- REQUIREMENT:
For the word "white", return each line of the data in which it occurs.

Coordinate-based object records
══════════

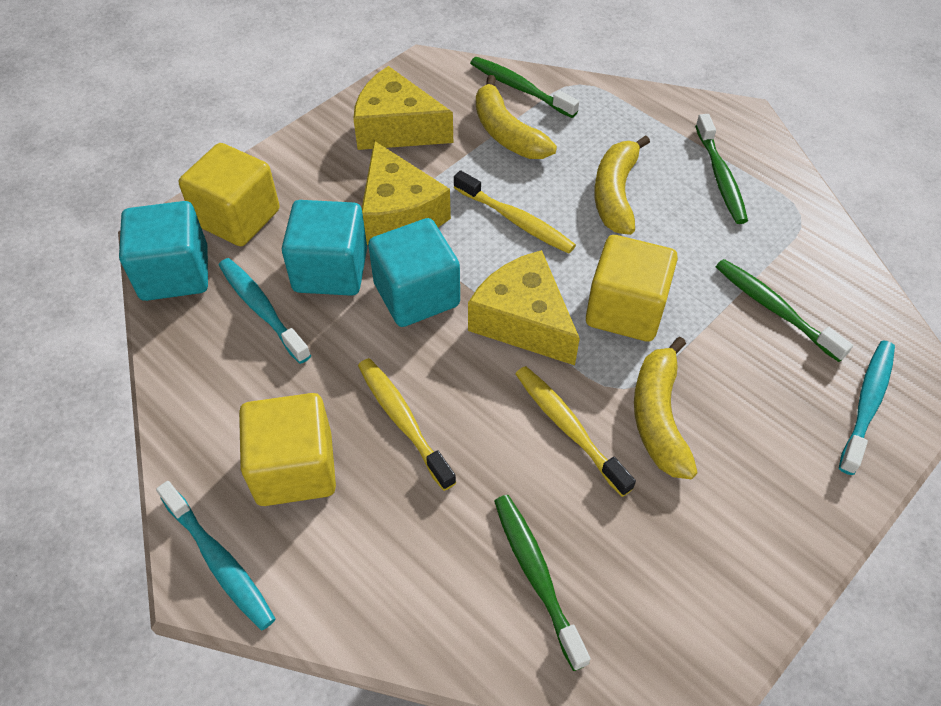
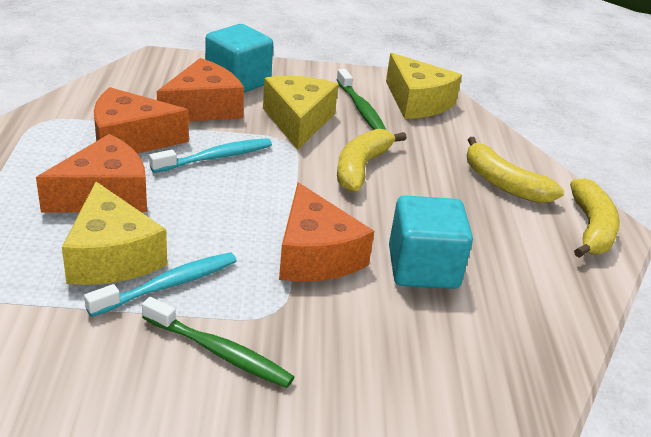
green toothbrush: 4 -> 2
orange cheese: 0 -> 4
turquoise cube: 3 -> 2
turquoise toothbrush: 3 -> 2
yellow cube: 3 -> 0
yellow toothbrush: 3 -> 0

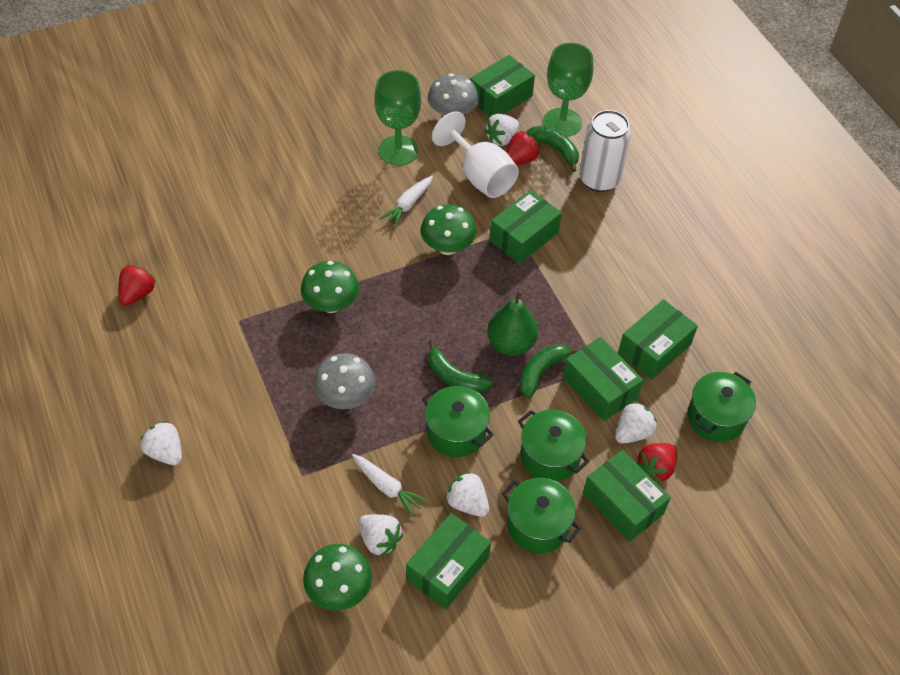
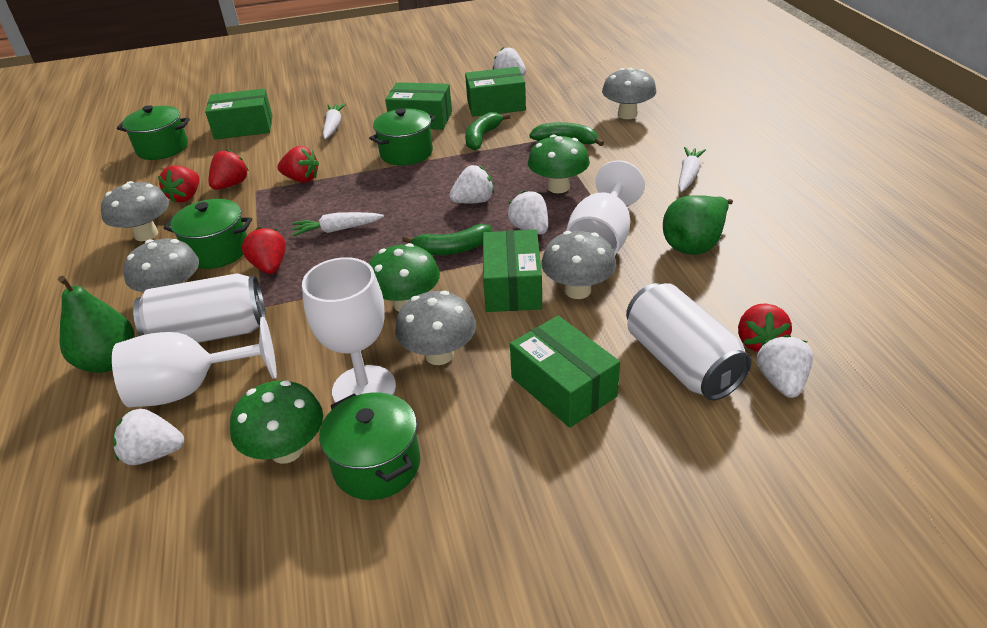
green box: 6 -> 5
green goblet: 2 -> 0
green pear: 1 -> 2
grey mushroom: 2 -> 5
red strawberry: 3 -> 5
white can: 1 -> 2
white carrot: 2 -> 3
white goblet: 1 -> 3

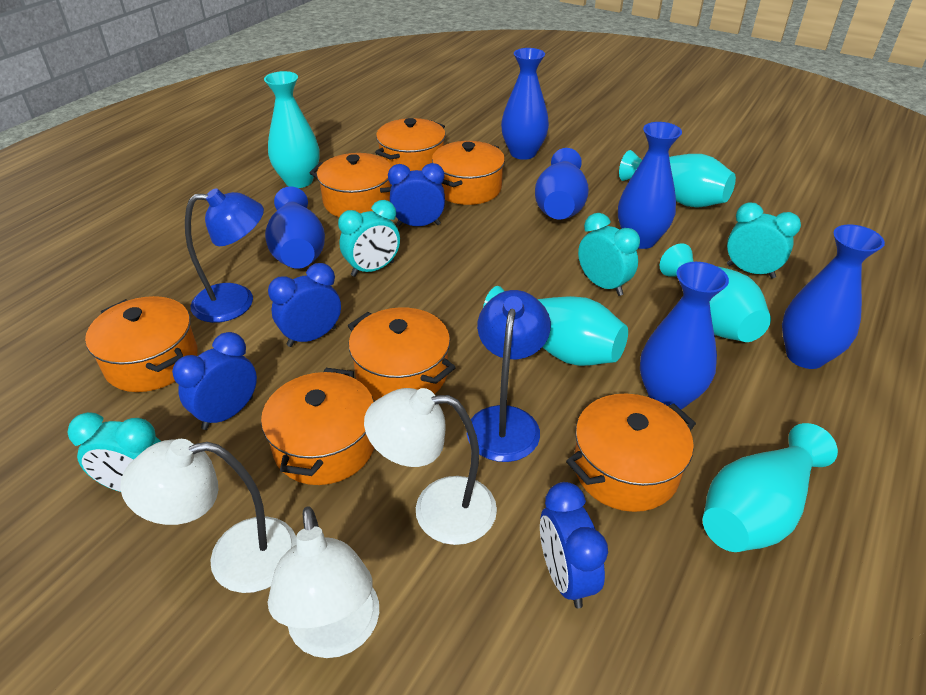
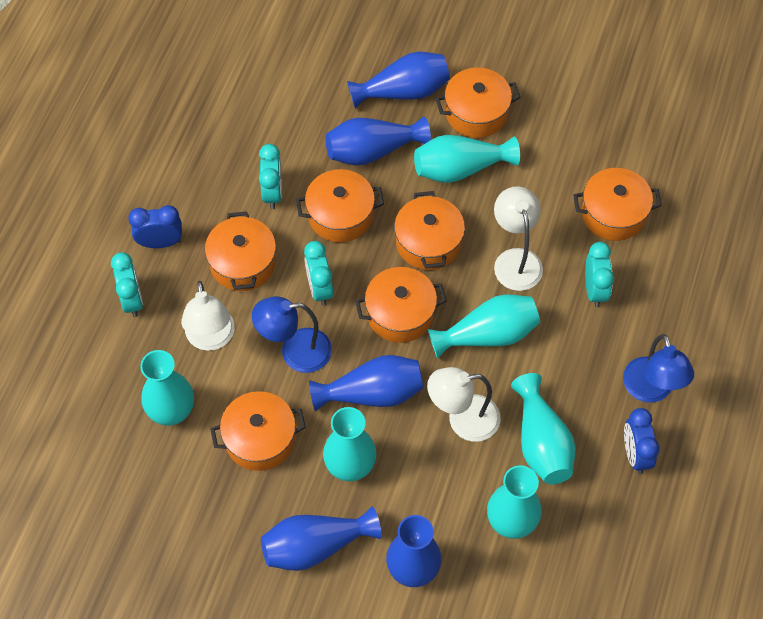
blue clock: 4 -> 2
blue vase: 6 -> 5
turquoise vase: 5 -> 6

══════════

- REPLY:
white can: 1 -> 2
white carrot: 2 -> 3
white goblet: 1 -> 3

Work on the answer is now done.